> Task item:
The whole listing, pictures aside, should be reproduced exactly.

> The records:

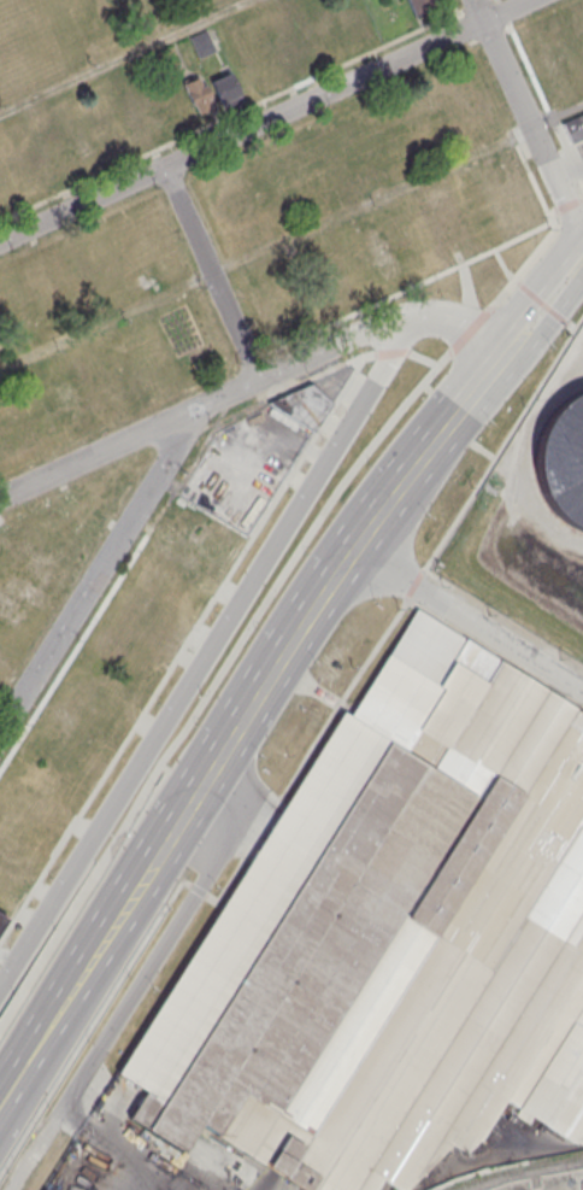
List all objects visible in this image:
building: (416, 3)
building: (359, 23)
building: (202, 44)
road: (120, 55)
building: (268, 69)
building: (226, 89)
building: (197, 93)
building: (174, 103)
road: (555, 112)
road: (264, 120)
road: (528, 123)
building: (574, 129)
road: (266, 252)
road: (210, 273)
road: (250, 382)
building: (303, 405)
building: (562, 460)
storage tank: (562, 460)
road: (377, 514)
building: (4, 543)
road: (99, 566)
building: (42, 572)
road: (466, 619)
road: (206, 656)
building: (3, 658)
road: (172, 825)
building: (2, 919)
building: (390, 937)
road: (165, 945)
road: (75, 983)
road: (113, 1145)
railway: (510, 1168)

> Result of this task:
List all objects visible in this image:
building: (416, 3)
building: (359, 23)
building: (202, 44)
road: (120, 55)
building: (268, 69)
building: (226, 89)
building: (197, 93)
building: (174, 103)
road: (555, 112)
road: (264, 120)
road: (528, 123)
building: (574, 129)
road: (266, 252)
road: (210, 273)
road: (250, 382)
building: (303, 405)
building: (562, 460)
storage tank: (562, 460)
road: (377, 514)
building: (4, 543)
road: (99, 566)
building: (42, 572)
road: (466, 619)
road: (206, 656)
building: (3, 658)
road: (172, 825)
building: (2, 919)
building: (390, 937)
road: (165, 945)
road: (75, 983)
road: (113, 1145)
railway: (510, 1168)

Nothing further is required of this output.